_Prompt:_ Please copy out the records exactly, starting with the line that contains "From the picture: Which" and continuing through the line that contains "Does teal silk saree at center have a lesser".

_Material provided:_
--- START ---

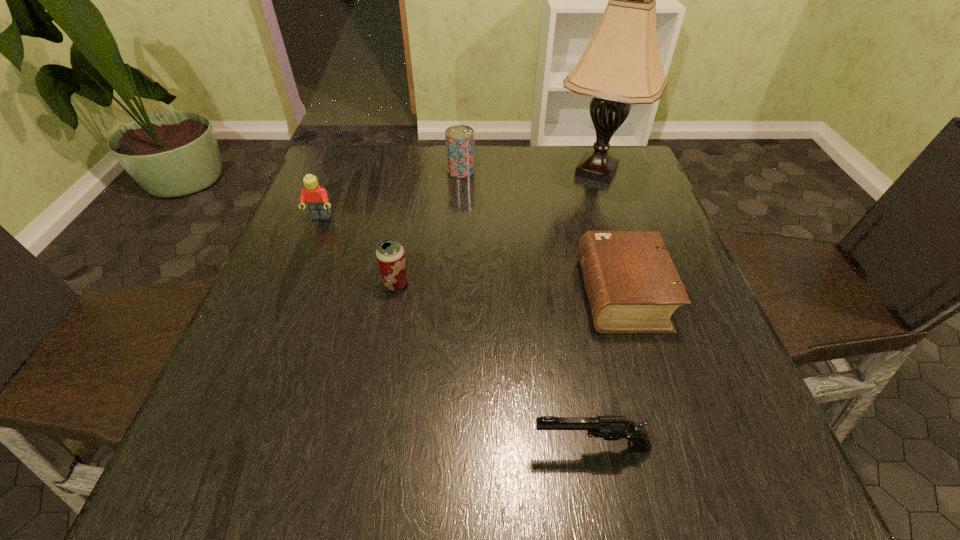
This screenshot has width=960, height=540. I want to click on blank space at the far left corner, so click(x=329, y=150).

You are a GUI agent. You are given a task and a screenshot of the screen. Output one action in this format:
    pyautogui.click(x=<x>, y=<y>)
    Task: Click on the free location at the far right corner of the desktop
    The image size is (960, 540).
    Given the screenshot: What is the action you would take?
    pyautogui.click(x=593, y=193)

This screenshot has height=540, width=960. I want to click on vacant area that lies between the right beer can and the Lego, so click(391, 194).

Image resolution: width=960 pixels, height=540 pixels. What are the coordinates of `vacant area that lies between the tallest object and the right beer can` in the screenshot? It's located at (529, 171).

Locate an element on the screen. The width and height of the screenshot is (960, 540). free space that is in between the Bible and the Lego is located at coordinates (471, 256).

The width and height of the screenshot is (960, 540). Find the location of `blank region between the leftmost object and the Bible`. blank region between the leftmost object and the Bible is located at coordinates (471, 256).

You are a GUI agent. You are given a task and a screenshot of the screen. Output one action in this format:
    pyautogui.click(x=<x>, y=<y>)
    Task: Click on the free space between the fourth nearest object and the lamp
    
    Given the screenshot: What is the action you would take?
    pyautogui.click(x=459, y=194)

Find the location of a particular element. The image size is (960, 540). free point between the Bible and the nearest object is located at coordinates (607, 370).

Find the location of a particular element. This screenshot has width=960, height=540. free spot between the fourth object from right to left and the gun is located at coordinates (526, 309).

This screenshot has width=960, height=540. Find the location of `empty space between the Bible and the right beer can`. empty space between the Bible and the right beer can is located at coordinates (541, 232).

--- END ---
--- START ---

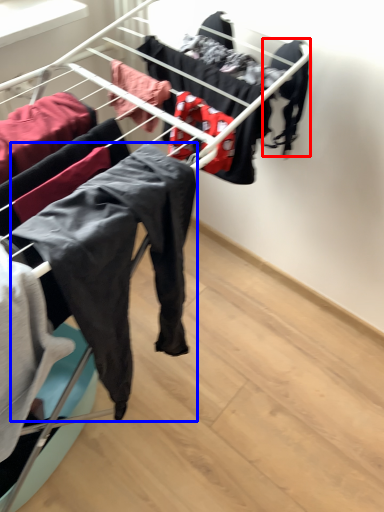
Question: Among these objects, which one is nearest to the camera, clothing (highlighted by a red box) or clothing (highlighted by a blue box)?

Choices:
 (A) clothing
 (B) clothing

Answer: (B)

--- END ---
--- START ---

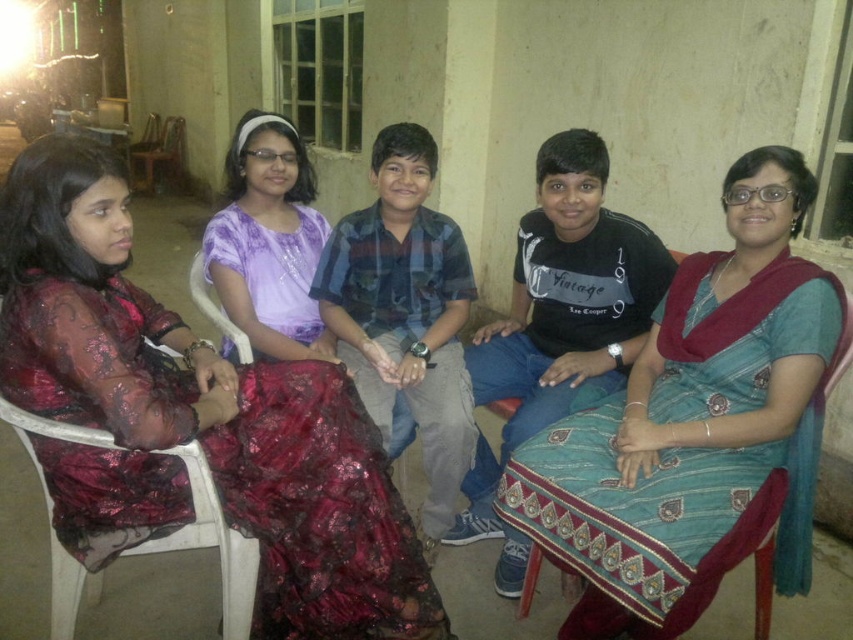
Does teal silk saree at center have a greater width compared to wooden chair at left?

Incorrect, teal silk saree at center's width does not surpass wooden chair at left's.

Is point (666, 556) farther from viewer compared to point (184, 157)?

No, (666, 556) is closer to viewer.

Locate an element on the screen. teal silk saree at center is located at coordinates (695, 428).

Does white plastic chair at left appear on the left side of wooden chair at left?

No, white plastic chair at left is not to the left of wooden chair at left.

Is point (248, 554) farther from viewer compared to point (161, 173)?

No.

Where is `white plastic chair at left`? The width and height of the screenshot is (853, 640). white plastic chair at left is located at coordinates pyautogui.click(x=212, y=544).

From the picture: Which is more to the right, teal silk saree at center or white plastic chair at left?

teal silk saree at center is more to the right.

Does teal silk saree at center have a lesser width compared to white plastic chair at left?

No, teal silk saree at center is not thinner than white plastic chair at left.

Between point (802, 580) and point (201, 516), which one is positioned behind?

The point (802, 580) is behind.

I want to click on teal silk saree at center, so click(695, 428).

--- END ---

_Final answer:_
From the picture: Which is more to the right, teal silk saree at center or white plastic chair at left?

teal silk saree at center is more to the right.

Does teal silk saree at center have a lesser width compared to white plastic chair at left?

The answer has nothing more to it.